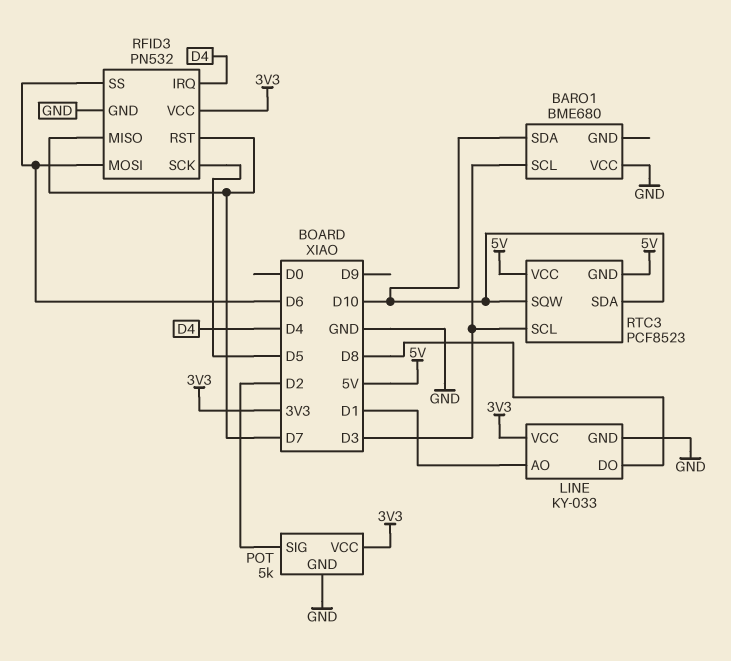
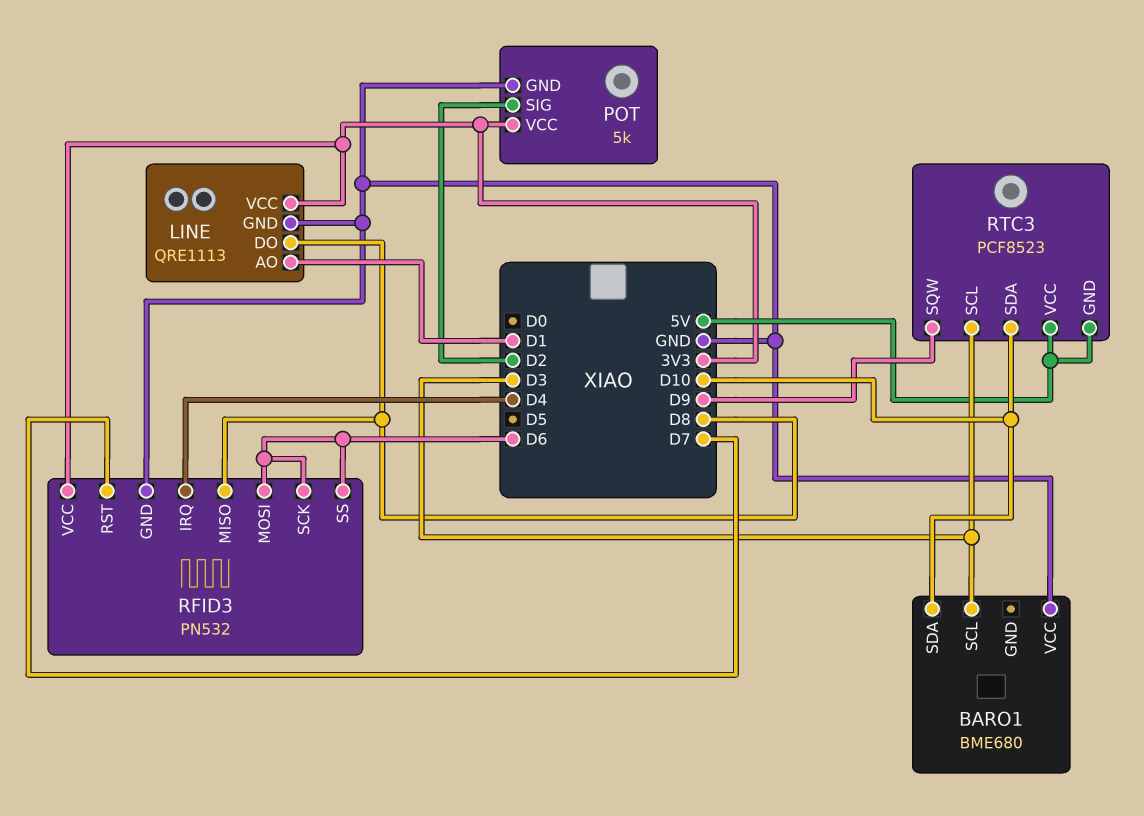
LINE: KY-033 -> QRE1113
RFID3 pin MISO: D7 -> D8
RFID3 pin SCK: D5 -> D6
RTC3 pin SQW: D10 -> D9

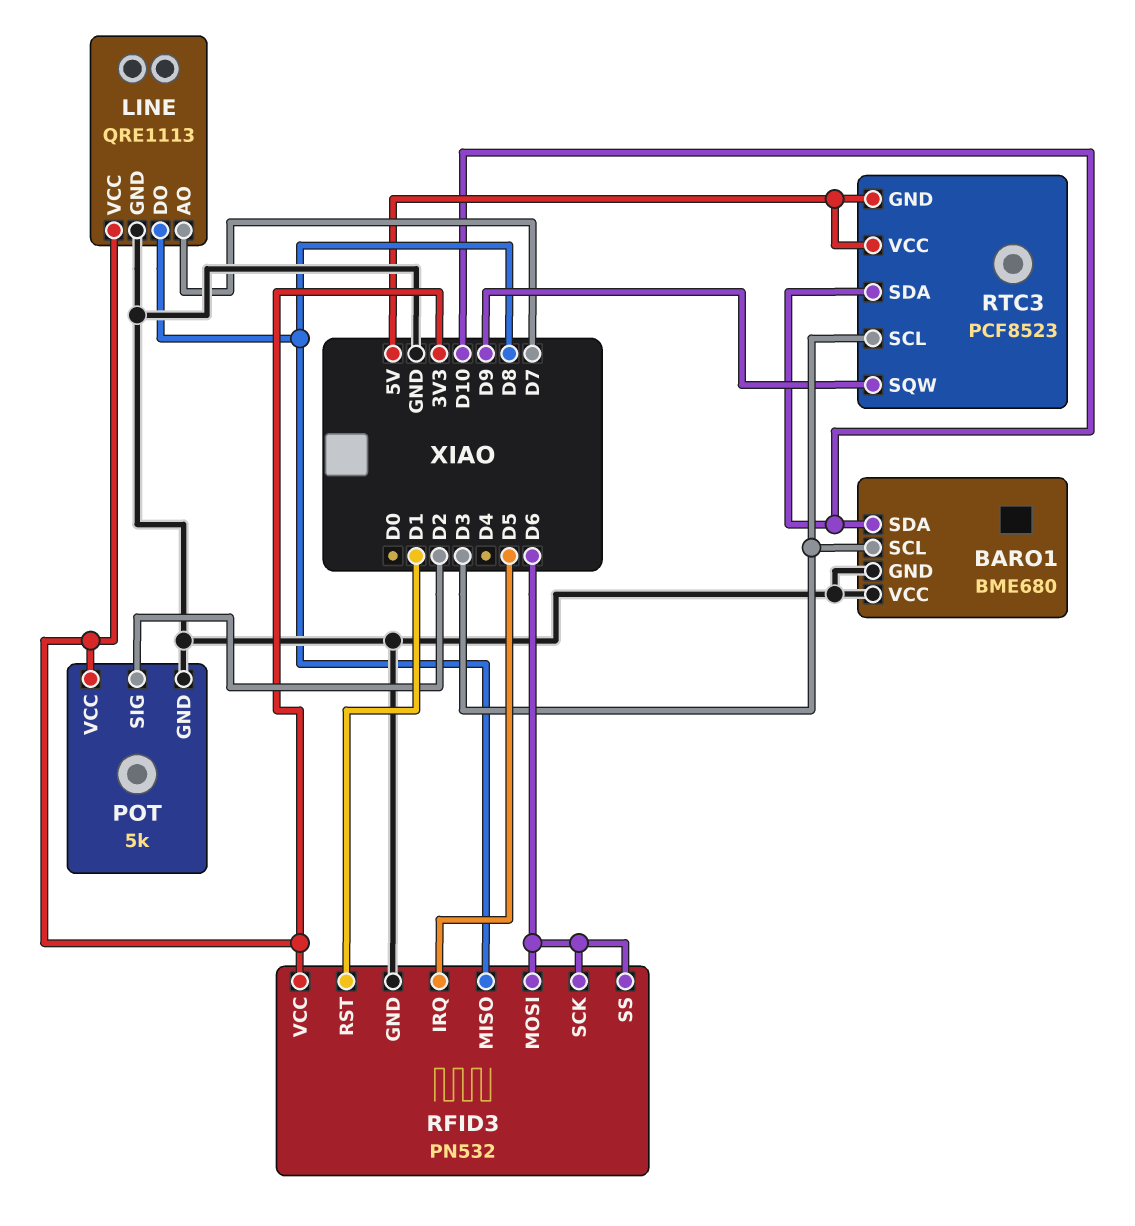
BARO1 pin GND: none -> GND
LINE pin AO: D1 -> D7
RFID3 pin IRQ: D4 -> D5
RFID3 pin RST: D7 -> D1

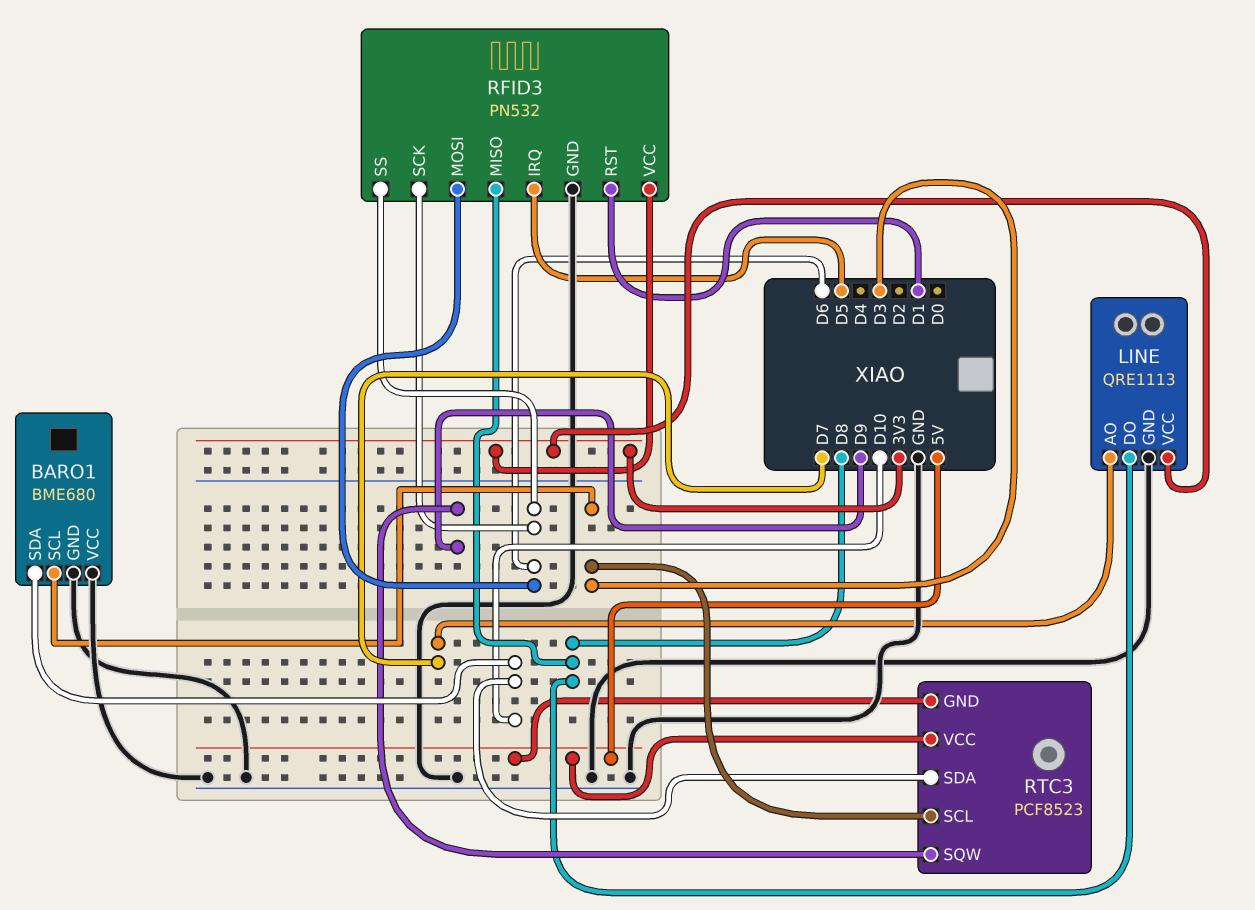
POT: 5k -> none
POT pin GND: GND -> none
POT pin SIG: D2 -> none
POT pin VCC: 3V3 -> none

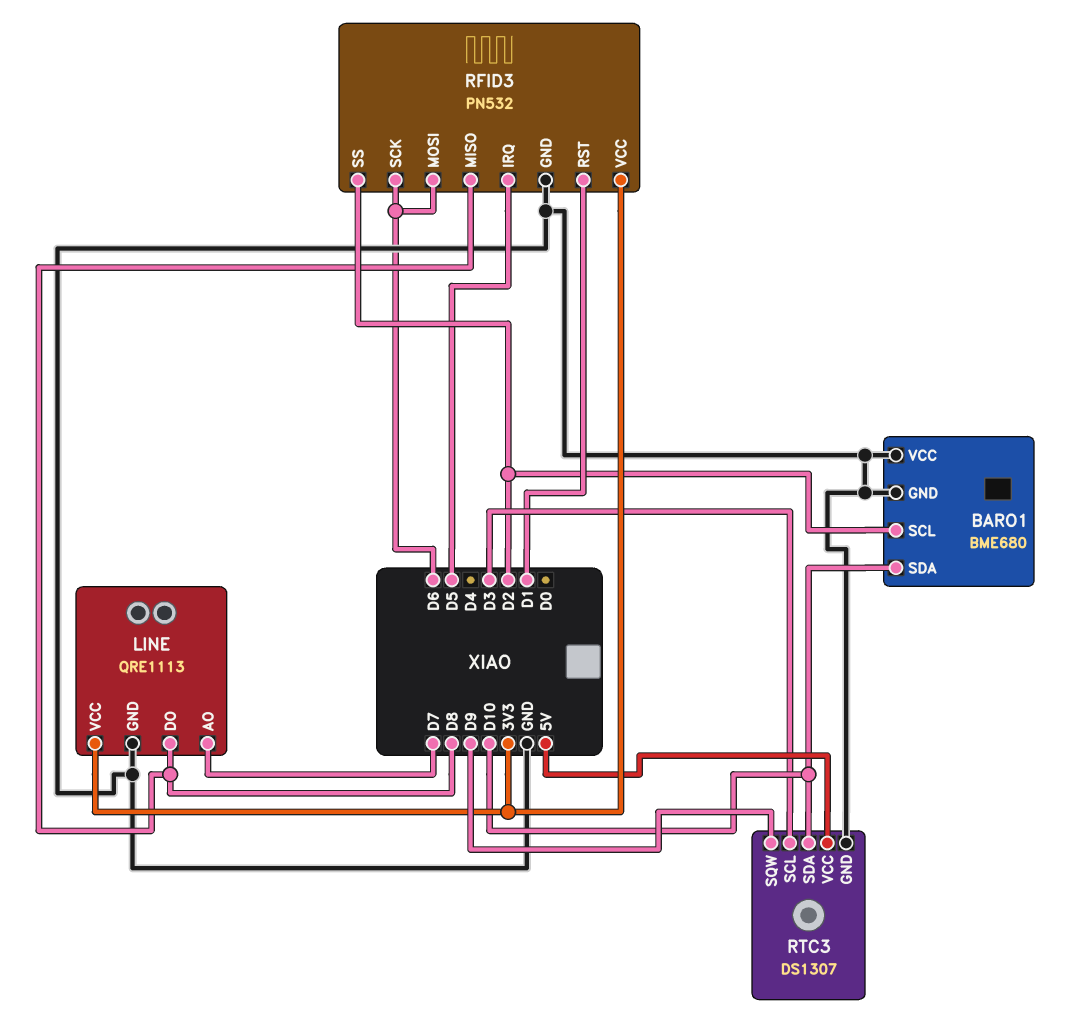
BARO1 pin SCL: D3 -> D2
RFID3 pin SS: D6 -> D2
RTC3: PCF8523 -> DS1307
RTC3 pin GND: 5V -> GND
· · · · · · ·
GOAL OF THE EXERCISE.
What is needed is an exact copy of the lines from the one with "POT pin GND: GND -> none" through the end of the data above, both included, minus any pictures.

THE COMPLETED TASK.
POT pin GND: GND -> none
POT pin SIG: D2 -> none
POT pin VCC: 3V3 -> none

BARO1 pin SCL: D3 -> D2
RFID3 pin SS: D6 -> D2
RTC3: PCF8523 -> DS1307
RTC3 pin GND: 5V -> GND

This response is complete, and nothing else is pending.